— Start —
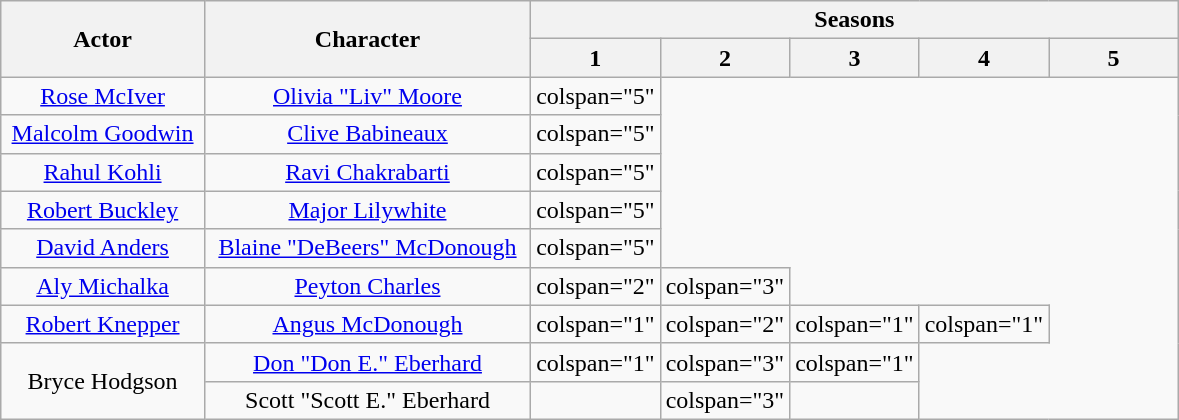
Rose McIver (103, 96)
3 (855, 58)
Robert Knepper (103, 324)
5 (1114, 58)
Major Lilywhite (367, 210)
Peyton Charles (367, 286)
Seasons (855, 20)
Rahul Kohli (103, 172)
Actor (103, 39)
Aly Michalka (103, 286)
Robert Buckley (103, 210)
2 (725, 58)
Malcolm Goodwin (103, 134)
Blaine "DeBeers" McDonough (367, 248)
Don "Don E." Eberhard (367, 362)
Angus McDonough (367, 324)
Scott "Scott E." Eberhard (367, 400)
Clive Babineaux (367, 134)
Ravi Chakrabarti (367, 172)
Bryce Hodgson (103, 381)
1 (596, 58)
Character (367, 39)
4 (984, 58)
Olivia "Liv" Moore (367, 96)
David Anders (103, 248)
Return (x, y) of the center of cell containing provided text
— End —
#### WRITTEN REQUEST:
Rewrite the data above as a numbered list with no blank lines, and leave the picture out of your answer.

#### REPLY TO THE TASK:
1. Rose McIver (103, 96)
2. 3 (855, 58)
3. Robert Knepper (103, 324)
4. 5 (1114, 58)
5. Major Lilywhite (367, 210)
6. Peyton Charles (367, 286)
7. Seasons (855, 20)
8. Rahul Kohli (103, 172)
9. Actor (103, 39)
10. Aly Michalka (103, 286)
11. Robert Buckley (103, 210)
12. 2 (725, 58)
13. Malcolm Goodwin (103, 134)
14. Blaine "DeBeers" McDonough (367, 248)
15. Don "Don E." Eberhard (367, 362)
16. Angus McDonough (367, 324)
17. Scott "Scott E." Eberhard (367, 400)
18. Clive Babineaux (367, 134)
19. Ravi Chakrabarti (367, 172)
20. Bryce Hodgson (103, 381)
21. 1 (596, 58)
22. Character (367, 39)
23. 4 (984, 58)
24. Olivia "Liv" Moore (367, 96)
25. David Anders (103, 248)
26. Return (x, y) of the center of cell containing provided text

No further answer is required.